Exercise:
Your reply must contain the lines from the one with "V1: AC 2V (COM, n9) -> AC 1V (COM, n9)" through the last line of the material, exact and complete, with no pictures and no other text.

Materials provided:
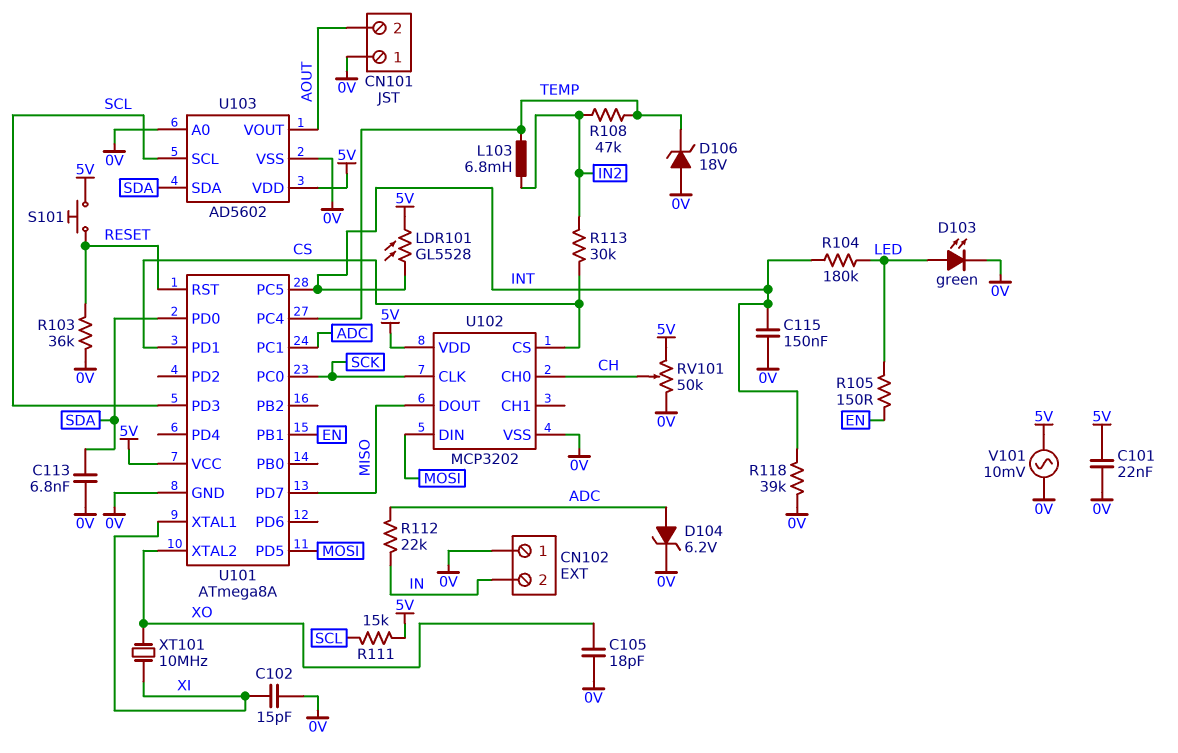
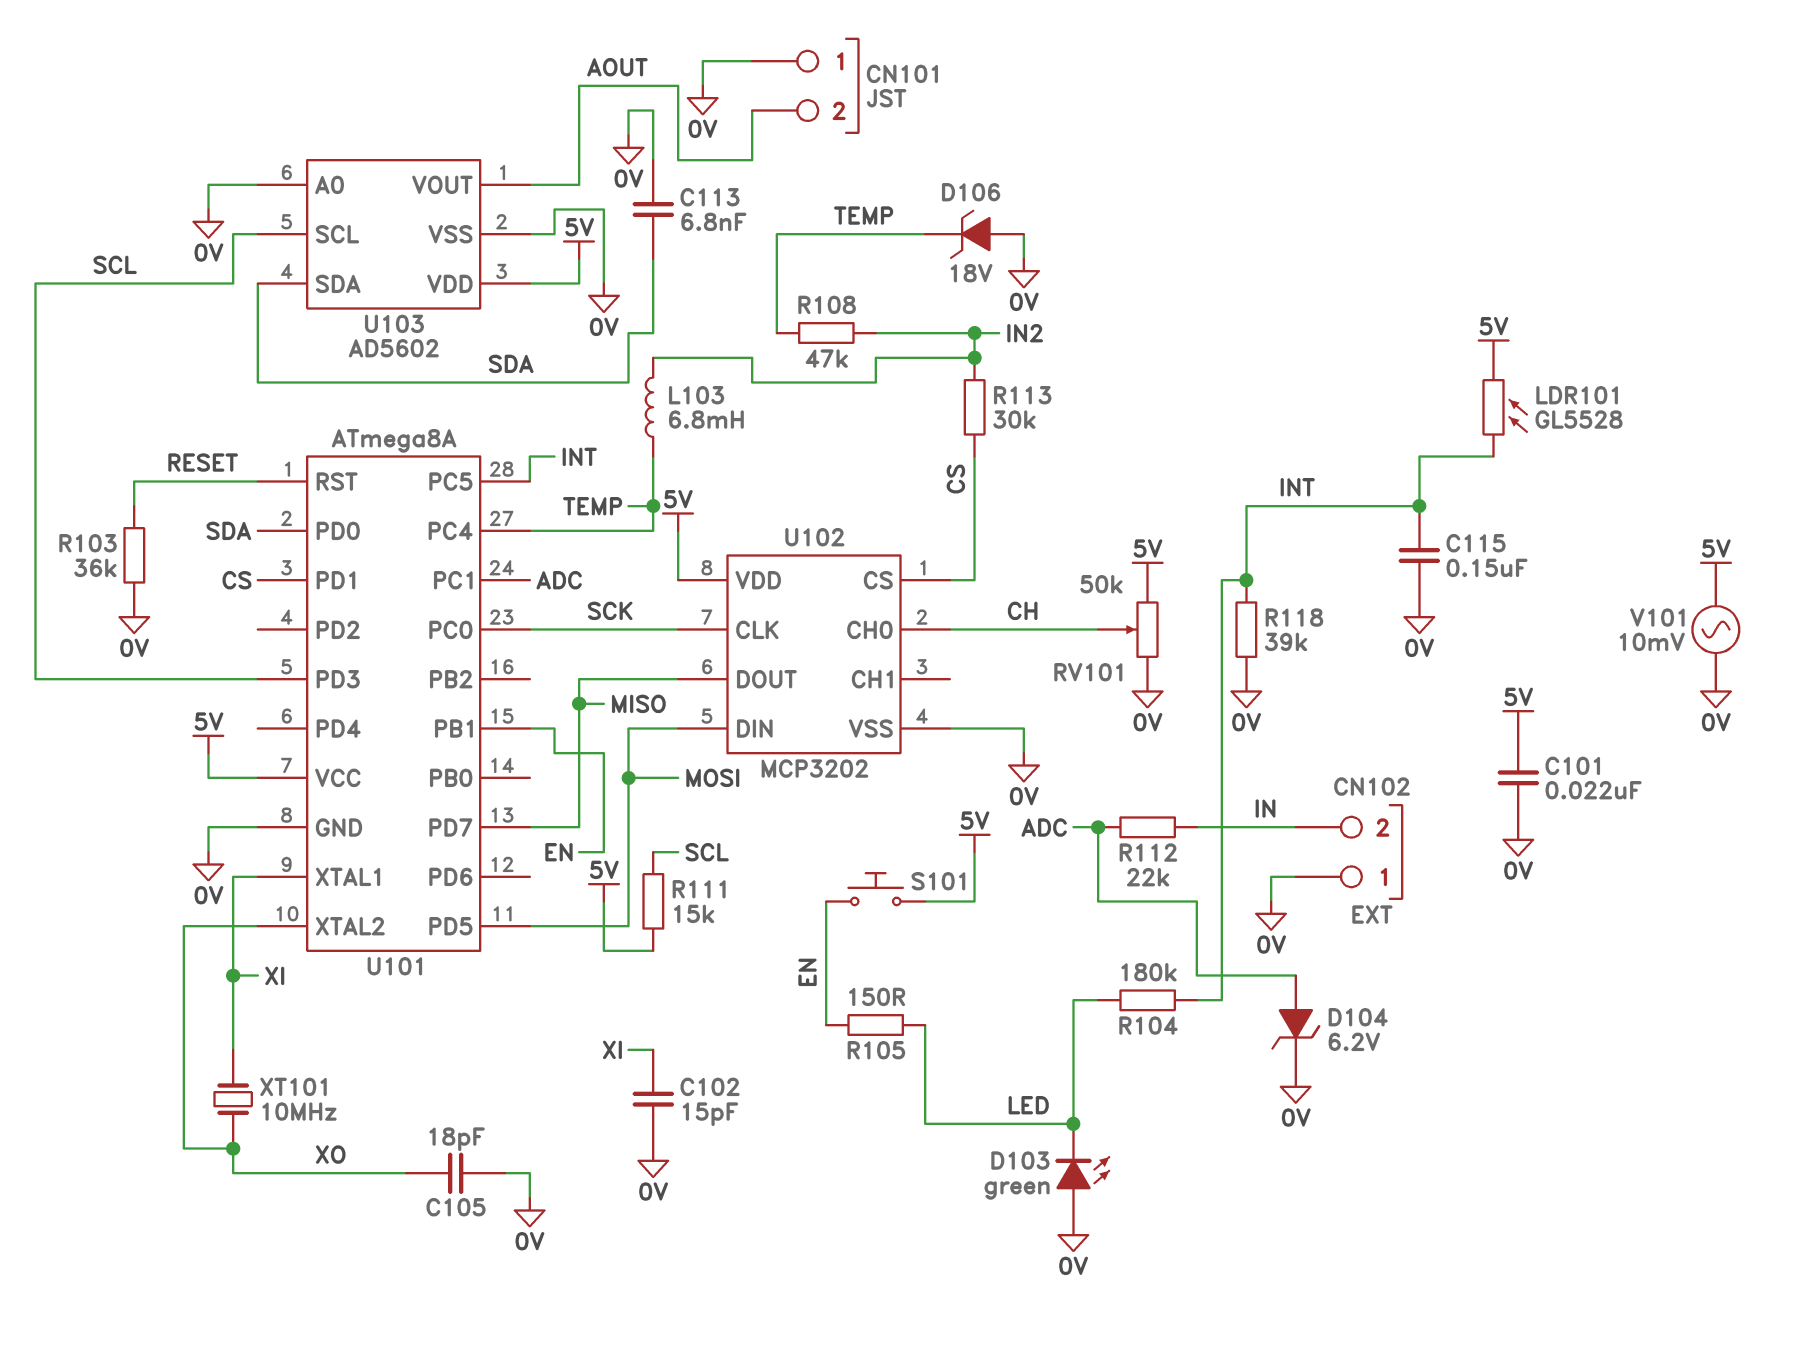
D103: LED green (A LED, K 0V) -> LED green (A 0V, K LED)
S101: button (5V, RESET) -> button (5V, EN)

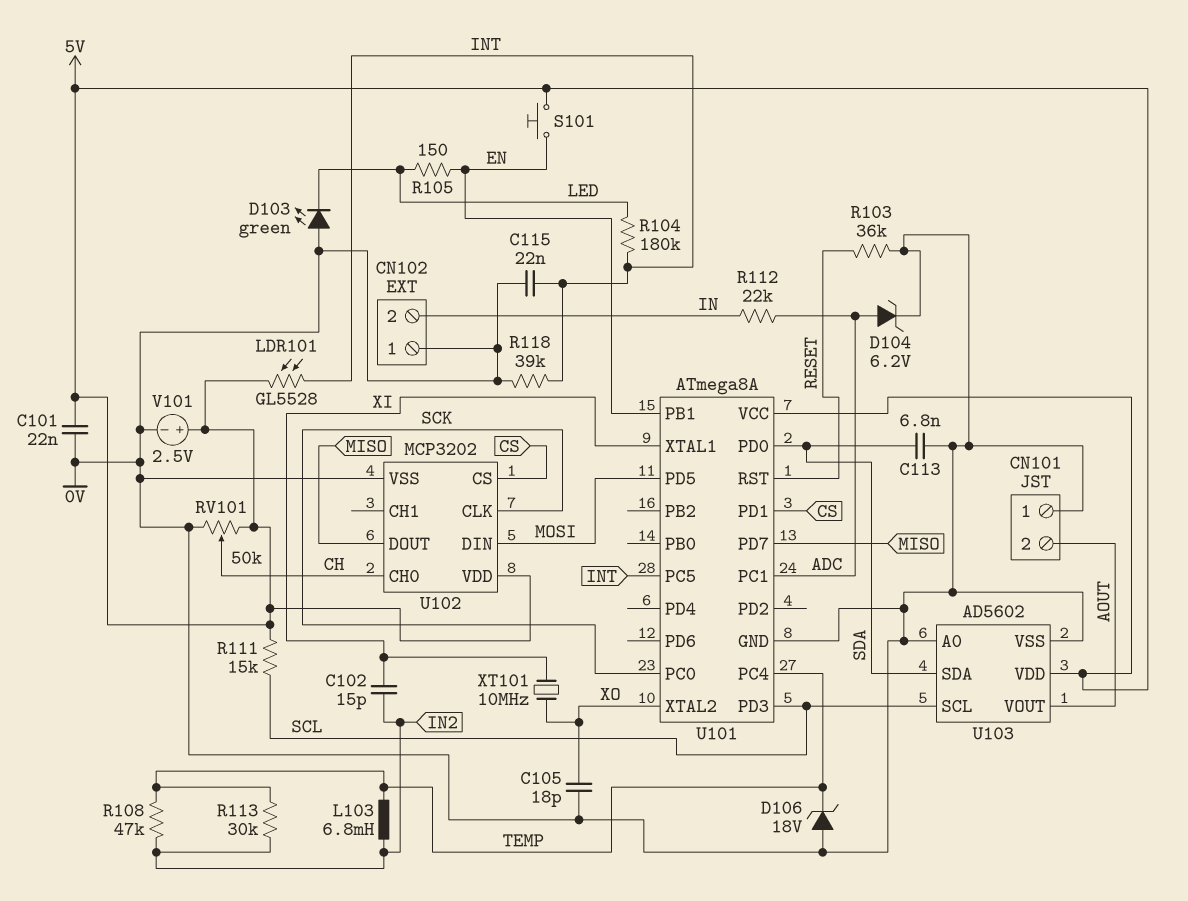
C102: 15pF (0V, XI) -> 15pF (IN2, XI)
C115: 150nF (0V, INT) -> 22nF (0V, INT)
R113: 30k (CS, IN2) -> 30k (IN2, TEMP)
V101: AC 10mV (0V, 5V) -> 2.5V (plus 5V, minus 0V)

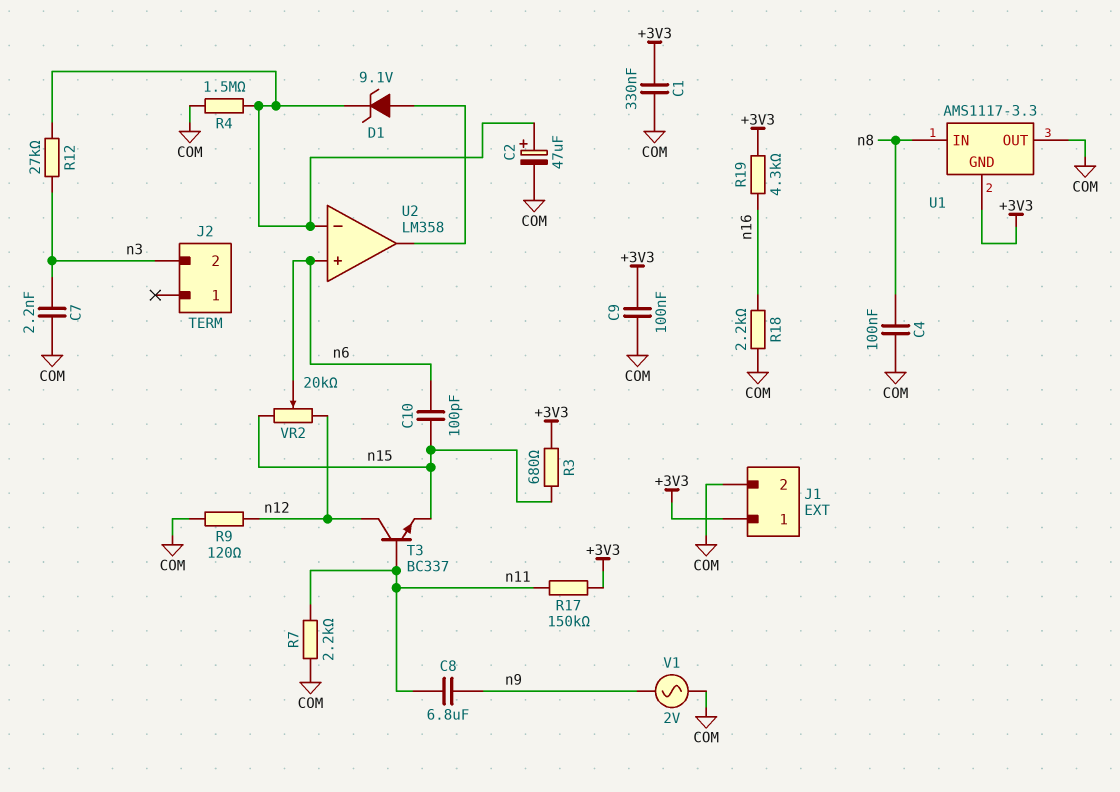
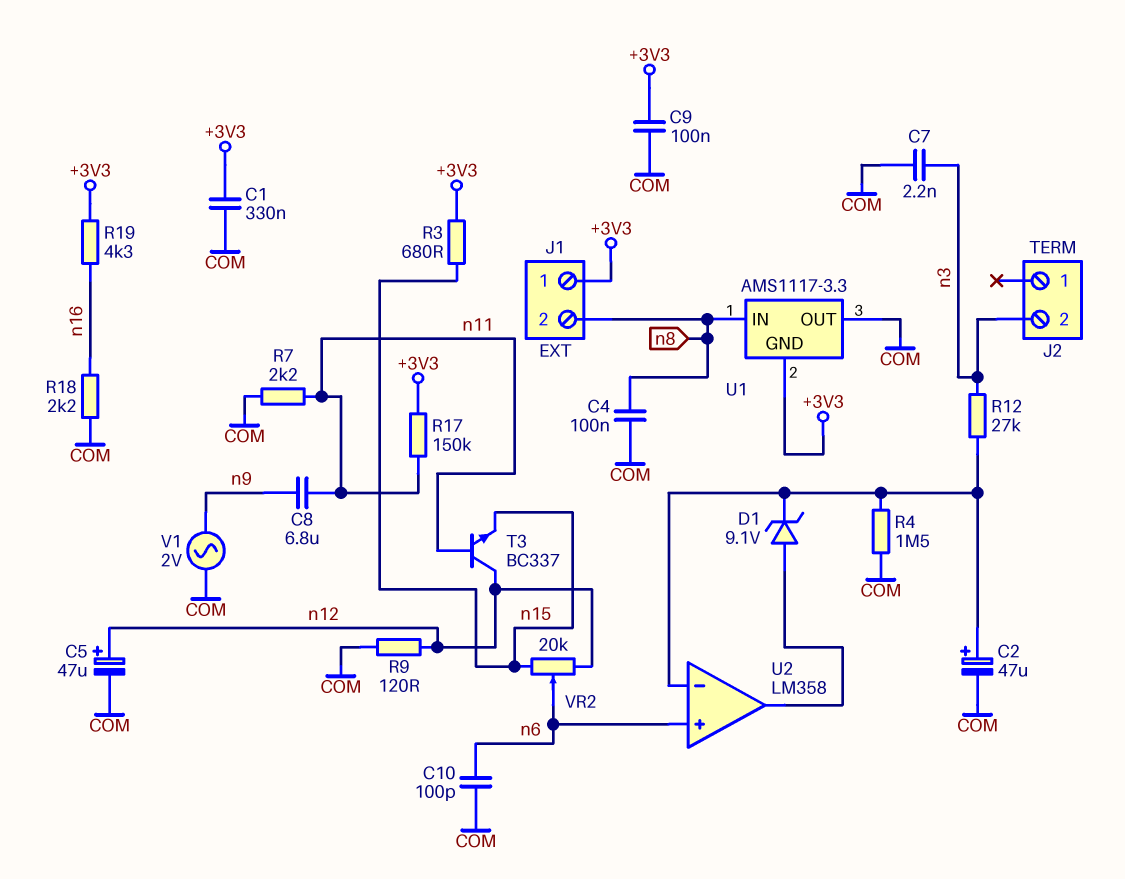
C5: none -> 47uF (plus n12, minus COM)
C10: 100pF (n6, n15) -> 100pF (COM, n6)
J1 pin 2: COM -> n8

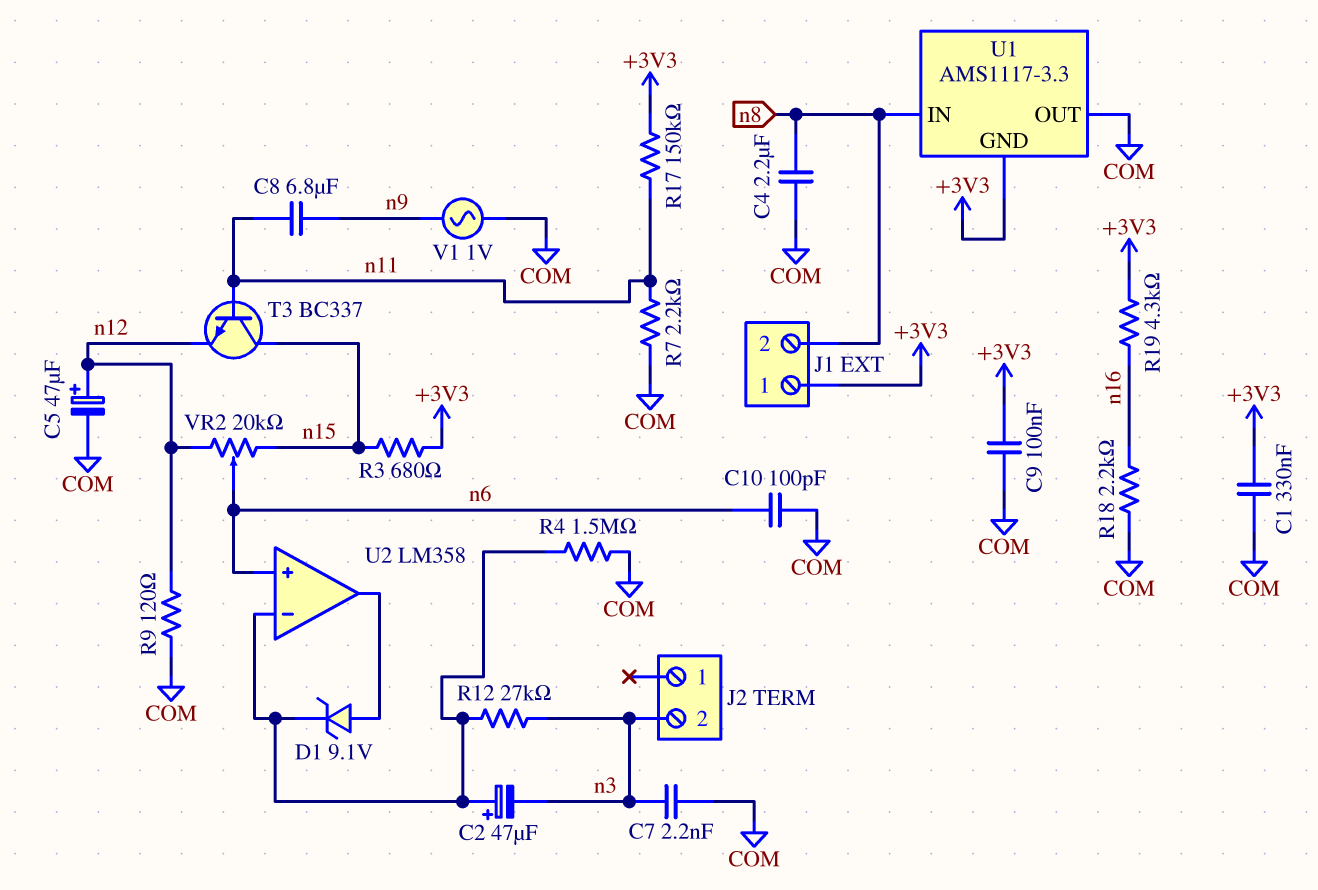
C2: 47uF (plus U2/in-, minus COM) -> 47uF (plus U2/in-, minus n3)
C4: 100nF (COM, n8) -> 2.2uF (COM, n8)
T3: NPN BC337 (B n11, C n12, E n15) -> NPN BC337 (B n11, C n15, E n12)
V1: AC 2V (COM, n9) -> AC 1V (COM, n9)

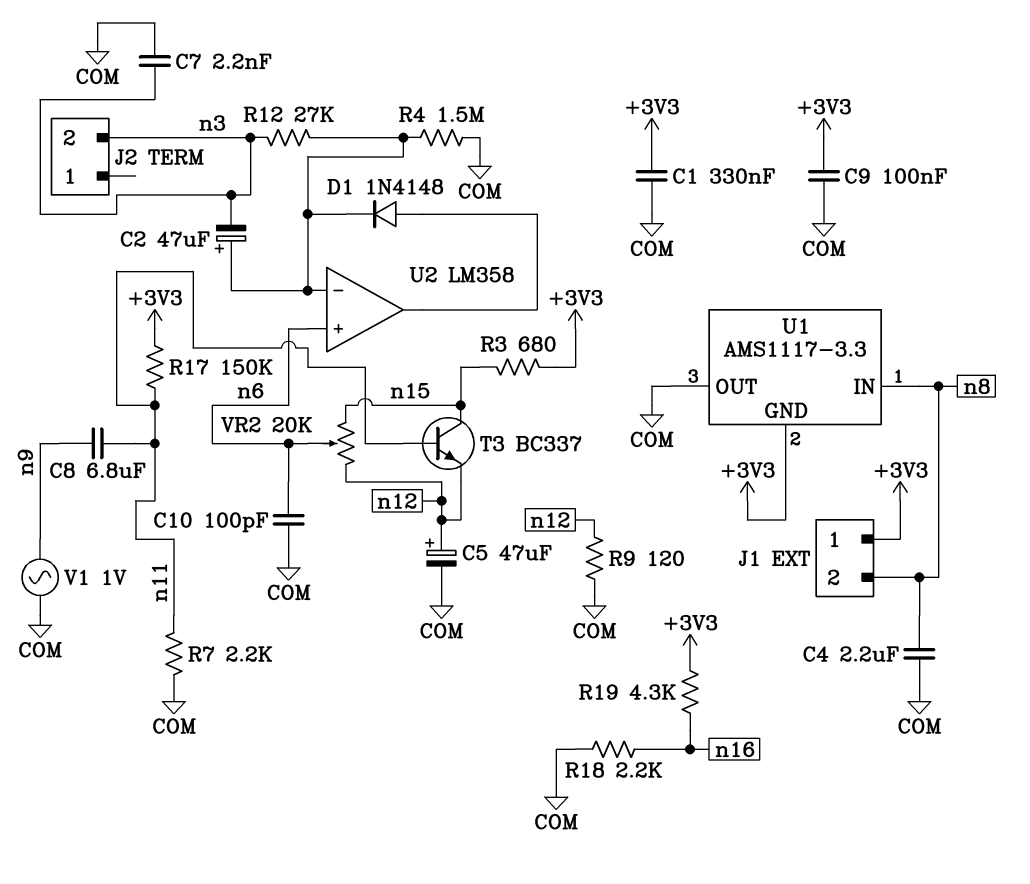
D1: zener 9.1V (A U2/out, K U2/in-) -> diode 1N4148 (A U2/out, K U2/in-)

Response to the exercise:
V1: AC 2V (COM, n9) -> AC 1V (COM, n9)

D1: zener 9.1V (A U2/out, K U2/in-) -> diode 1N4148 (A U2/out, K U2/in-)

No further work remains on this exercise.